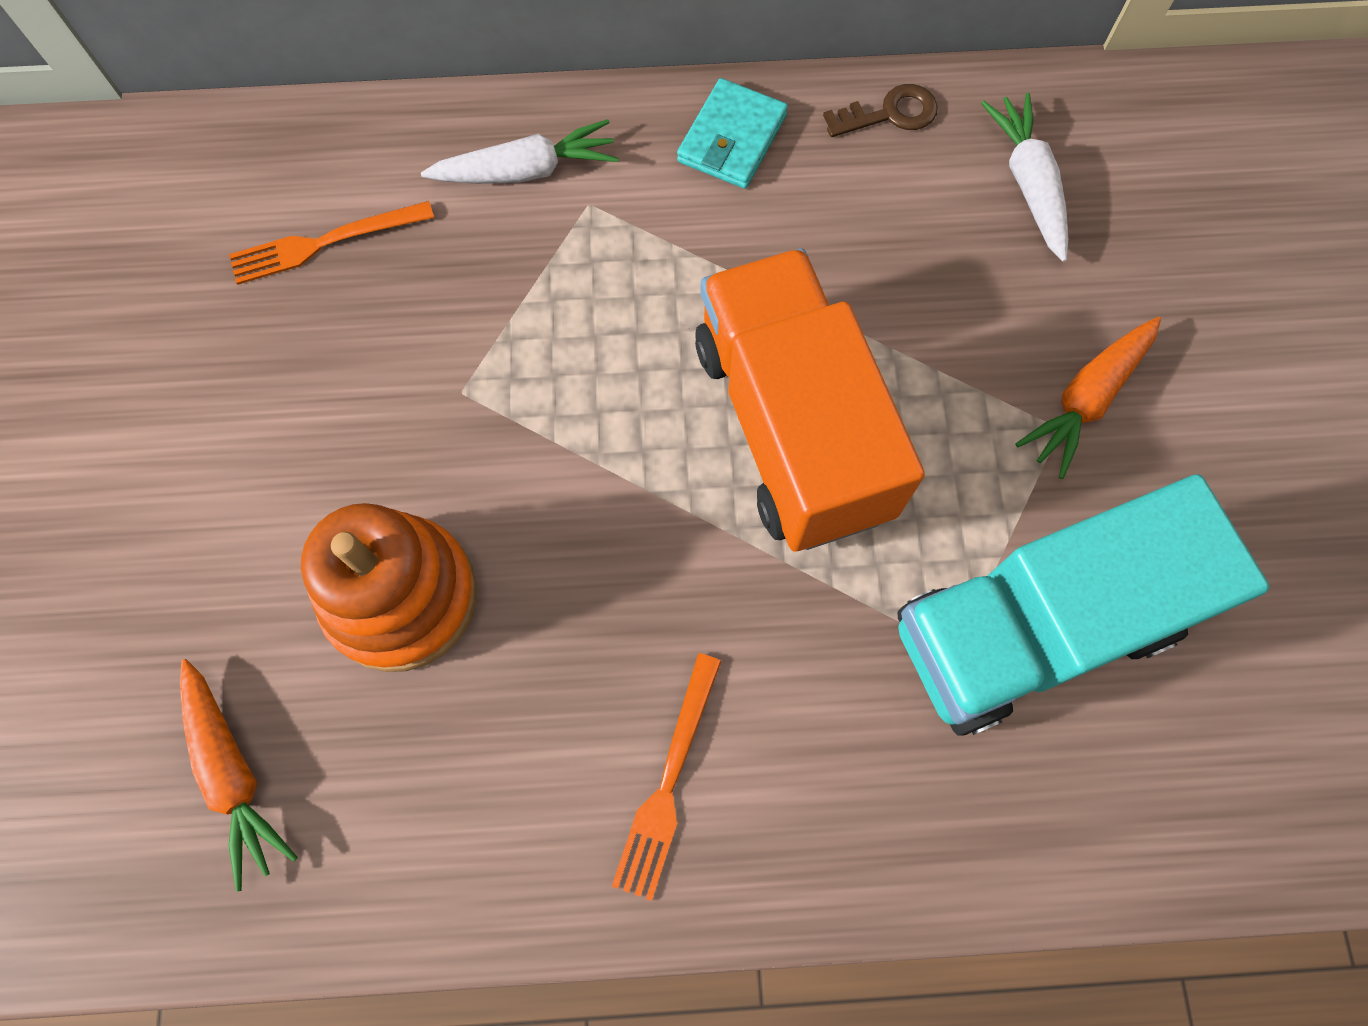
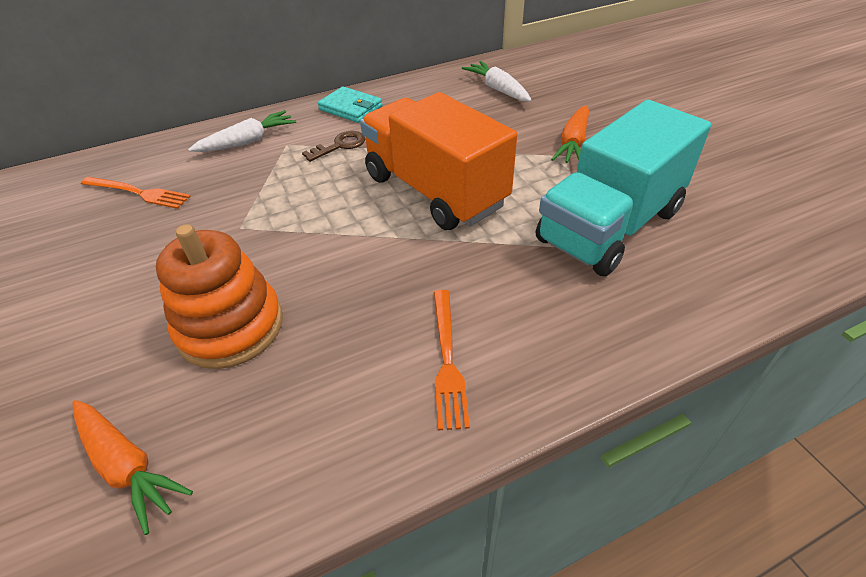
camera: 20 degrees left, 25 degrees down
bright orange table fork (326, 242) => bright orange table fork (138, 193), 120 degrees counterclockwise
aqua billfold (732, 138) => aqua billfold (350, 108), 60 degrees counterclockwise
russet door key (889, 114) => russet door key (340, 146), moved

# # #

Problem requirements —
Skip the images and set down the rest of the data unchanged.

Answer to the exercise —
camera: 20 degrees left, 25 degrees down
bright orange table fork (326, 242) => bright orange table fork (138, 193), 120 degrees counterclockwise
aqua billfold (732, 138) => aqua billfold (350, 108), 60 degrees counterclockwise
russet door key (889, 114) => russet door key (340, 146), moved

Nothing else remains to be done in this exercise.